(TASK INSTRUCTIONS): Only the lines from the one with "Travdia: [644,296,678,330] ->" to the end of the data, both ends included, should be output, exactly as they stand and without pictures.

(DATA SUPPLIED):
____________

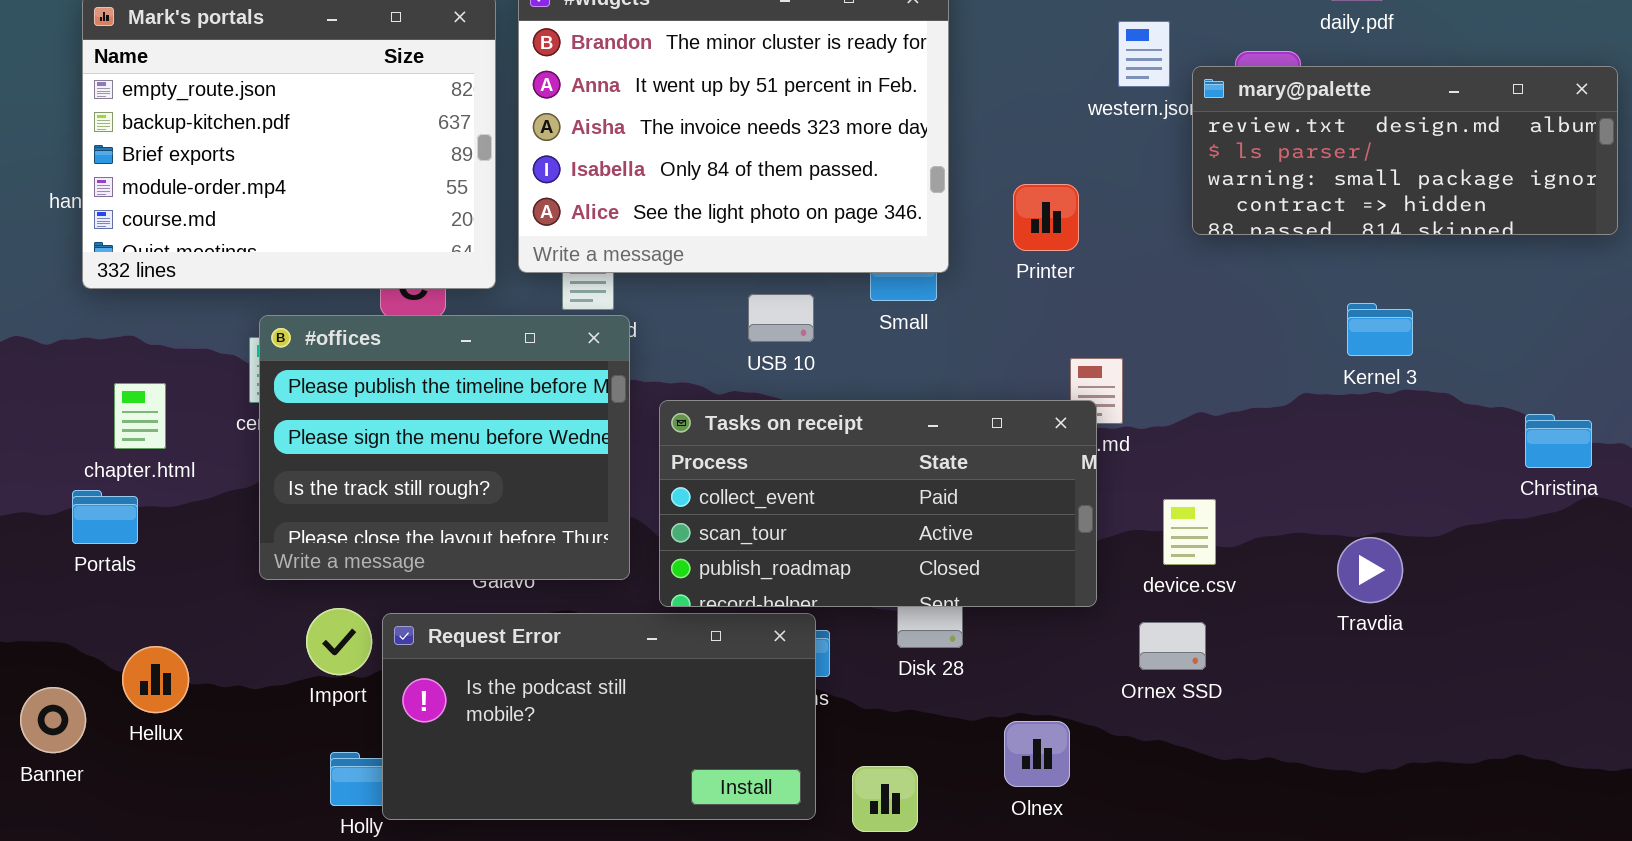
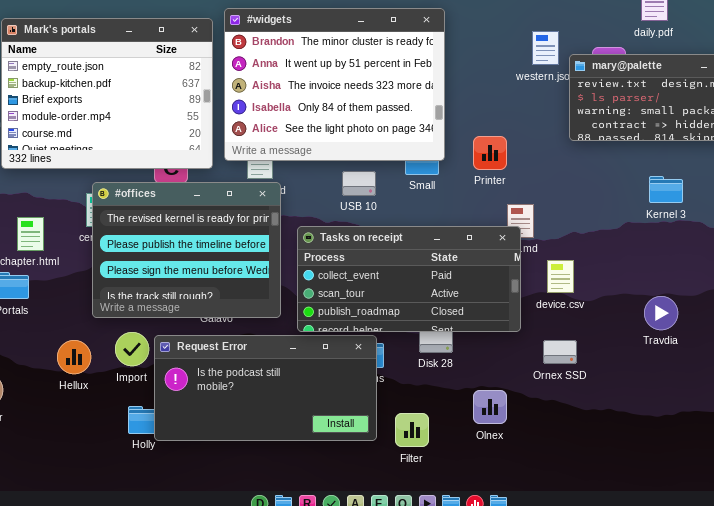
Printer: [1013,184,1079,251] -> [473,136,507,170], moved
#offices: [259,315,630,580] -> [92,182,281,318], scrolled up 1 row
device.csv: [1163,499,1216,565] -> [547,260,574,293], moved
Hellux: [122,646,189,713] -> [57,340,91,374], moved

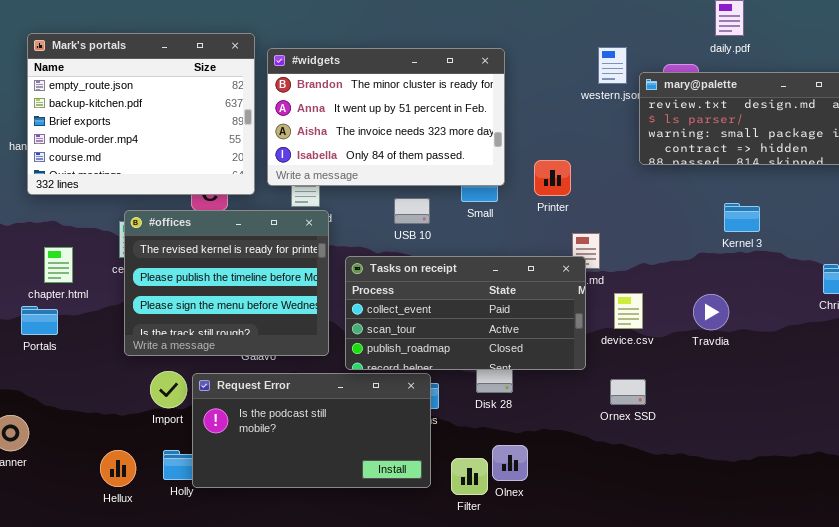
#widgets: [224,8,445,161] -> [267,48,505,186], resized
Travdia: [644,296,678,330] -> [693,294,729,330], moved
Hellux: [57,340,91,374] -> [100,450,136,487], moved
Olnex: [473,390,507,424] -> [492,445,528,481], moved

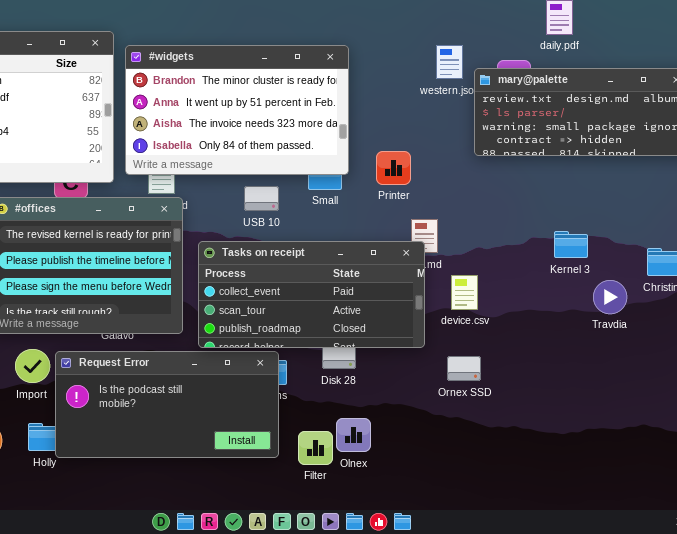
Kernel 3: [724,203,760,232] -> [554,231,588,258], moved
Travdia: [693,294,729,330] -> [593,280,627,314], moved

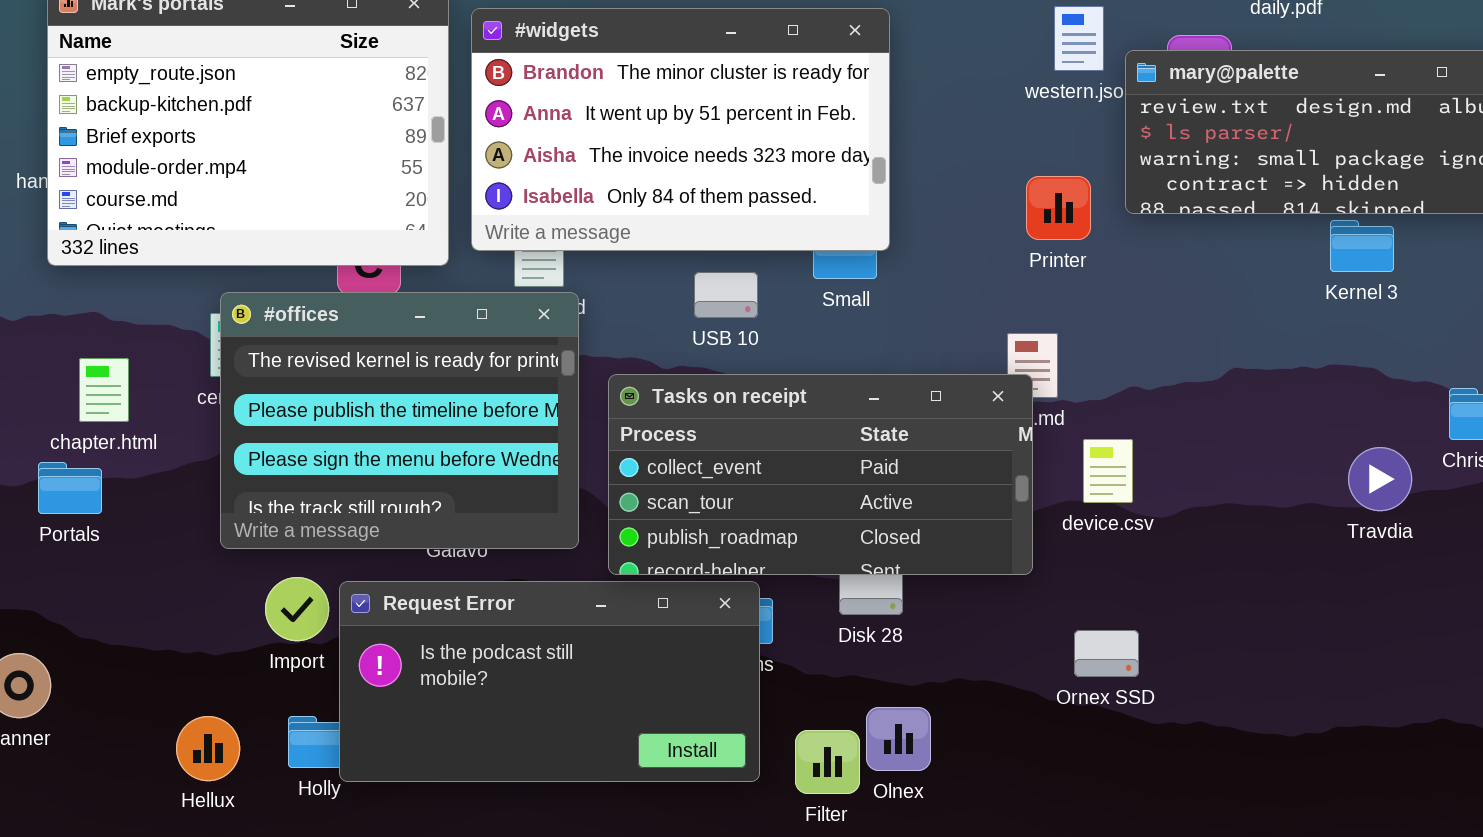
Printer: [376,151,411,185] -> [1026,176,1091,240], moved
Kernel 3: [554,231,588,258] -> [1330,220,1394,272], moved
Ornex SSD: [447,356,481,381] -> [1074,630,1139,677], moved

____________

(EXERCISE RESPONSE):
Travdia: [644,296,678,330] -> [693,294,729,330], moved
Hellux: [57,340,91,374] -> [100,450,136,487], moved
Olnex: [473,390,507,424] -> [492,445,528,481], moved

Kernel 3: [724,203,760,232] -> [554,231,588,258], moved
Travdia: [693,294,729,330] -> [593,280,627,314], moved

Printer: [376,151,411,185] -> [1026,176,1091,240], moved
Kernel 3: [554,231,588,258] -> [1330,220,1394,272], moved
Ornex SSD: [447,356,481,381] -> [1074,630,1139,677], moved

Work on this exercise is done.